● **Task brief**: Check each line of the material for the string "watering", and copy the lines that have it.

● **Provided entries**:

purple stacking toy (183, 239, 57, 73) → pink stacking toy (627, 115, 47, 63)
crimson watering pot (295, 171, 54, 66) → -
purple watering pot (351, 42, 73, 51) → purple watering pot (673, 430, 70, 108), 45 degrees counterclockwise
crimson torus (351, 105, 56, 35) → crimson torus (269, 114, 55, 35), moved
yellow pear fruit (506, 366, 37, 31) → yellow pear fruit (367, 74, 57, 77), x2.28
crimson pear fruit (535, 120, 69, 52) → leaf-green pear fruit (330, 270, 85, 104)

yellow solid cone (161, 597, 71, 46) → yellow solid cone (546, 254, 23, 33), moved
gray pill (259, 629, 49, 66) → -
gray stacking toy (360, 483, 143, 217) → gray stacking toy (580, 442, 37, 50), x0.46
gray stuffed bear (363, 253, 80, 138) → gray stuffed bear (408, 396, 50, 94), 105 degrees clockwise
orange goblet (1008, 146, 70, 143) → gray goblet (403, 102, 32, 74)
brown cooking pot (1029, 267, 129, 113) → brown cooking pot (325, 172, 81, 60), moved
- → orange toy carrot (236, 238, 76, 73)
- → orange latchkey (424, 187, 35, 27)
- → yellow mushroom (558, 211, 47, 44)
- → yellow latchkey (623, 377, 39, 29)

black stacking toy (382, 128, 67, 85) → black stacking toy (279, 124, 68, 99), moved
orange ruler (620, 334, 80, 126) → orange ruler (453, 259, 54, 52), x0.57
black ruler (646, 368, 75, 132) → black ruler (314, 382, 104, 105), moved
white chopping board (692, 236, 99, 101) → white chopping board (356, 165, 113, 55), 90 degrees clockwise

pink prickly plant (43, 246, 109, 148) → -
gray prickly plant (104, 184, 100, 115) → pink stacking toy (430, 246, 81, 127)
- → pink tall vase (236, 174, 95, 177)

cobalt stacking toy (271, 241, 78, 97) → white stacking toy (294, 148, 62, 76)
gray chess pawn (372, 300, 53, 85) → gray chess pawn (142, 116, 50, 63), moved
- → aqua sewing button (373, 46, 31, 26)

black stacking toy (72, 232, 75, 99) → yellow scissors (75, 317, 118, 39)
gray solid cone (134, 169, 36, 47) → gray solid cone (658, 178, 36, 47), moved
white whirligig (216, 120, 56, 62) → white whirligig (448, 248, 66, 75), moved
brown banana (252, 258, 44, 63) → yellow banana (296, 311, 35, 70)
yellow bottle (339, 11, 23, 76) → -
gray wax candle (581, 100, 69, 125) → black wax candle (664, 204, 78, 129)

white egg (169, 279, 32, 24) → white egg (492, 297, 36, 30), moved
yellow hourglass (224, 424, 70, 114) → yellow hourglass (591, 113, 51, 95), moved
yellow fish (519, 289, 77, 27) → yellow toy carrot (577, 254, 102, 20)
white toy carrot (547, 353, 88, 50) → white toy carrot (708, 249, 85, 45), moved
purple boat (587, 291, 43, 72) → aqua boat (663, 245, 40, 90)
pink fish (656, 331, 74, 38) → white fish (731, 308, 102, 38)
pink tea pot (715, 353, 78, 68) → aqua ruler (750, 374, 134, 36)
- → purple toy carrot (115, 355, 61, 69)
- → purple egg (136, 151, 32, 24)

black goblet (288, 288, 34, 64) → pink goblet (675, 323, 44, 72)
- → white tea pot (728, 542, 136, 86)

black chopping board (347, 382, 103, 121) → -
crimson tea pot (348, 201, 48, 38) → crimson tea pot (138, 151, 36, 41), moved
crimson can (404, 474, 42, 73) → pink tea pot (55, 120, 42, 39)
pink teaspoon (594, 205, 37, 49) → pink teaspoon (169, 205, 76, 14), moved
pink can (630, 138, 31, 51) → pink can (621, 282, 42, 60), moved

● **Solution to the exercise**:
crimson watering pot (295, 171, 54, 66) → -
purple watering pot (351, 42, 73, 51) → purple watering pot (673, 430, 70, 108), 45 degrees counterclockwise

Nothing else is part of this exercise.